Consider the records below. How many of their lines include the word "delete"? State the number and nothing else.

----- Data for processing

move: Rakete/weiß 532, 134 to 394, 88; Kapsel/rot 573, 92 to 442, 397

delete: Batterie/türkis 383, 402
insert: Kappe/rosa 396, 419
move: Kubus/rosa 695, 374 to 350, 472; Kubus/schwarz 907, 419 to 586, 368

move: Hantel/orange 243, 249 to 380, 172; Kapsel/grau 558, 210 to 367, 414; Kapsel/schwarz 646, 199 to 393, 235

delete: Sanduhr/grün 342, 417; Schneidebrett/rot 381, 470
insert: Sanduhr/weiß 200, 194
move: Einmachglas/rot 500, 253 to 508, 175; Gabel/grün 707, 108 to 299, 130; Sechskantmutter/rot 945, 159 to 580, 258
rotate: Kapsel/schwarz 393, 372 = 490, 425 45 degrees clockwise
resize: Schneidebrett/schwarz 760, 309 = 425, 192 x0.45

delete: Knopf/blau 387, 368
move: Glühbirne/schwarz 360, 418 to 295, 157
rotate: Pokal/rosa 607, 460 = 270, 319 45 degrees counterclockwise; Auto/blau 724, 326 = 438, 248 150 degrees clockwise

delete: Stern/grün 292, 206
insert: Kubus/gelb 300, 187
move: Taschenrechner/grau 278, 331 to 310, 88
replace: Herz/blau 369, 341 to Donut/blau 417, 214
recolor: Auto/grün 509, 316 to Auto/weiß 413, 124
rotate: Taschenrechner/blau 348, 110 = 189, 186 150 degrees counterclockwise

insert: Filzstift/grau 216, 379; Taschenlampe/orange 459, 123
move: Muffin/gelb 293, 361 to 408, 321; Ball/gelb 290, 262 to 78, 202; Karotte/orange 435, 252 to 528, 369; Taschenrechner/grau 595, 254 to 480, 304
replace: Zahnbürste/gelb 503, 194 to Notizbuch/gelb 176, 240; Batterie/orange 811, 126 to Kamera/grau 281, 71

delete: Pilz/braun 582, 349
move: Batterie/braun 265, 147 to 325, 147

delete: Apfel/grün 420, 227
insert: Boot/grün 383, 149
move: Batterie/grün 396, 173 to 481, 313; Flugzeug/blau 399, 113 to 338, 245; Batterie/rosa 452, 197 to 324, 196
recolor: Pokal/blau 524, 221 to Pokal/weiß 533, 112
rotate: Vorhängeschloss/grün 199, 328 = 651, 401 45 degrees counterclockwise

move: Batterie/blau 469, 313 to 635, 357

----------

▸ Answer box: 6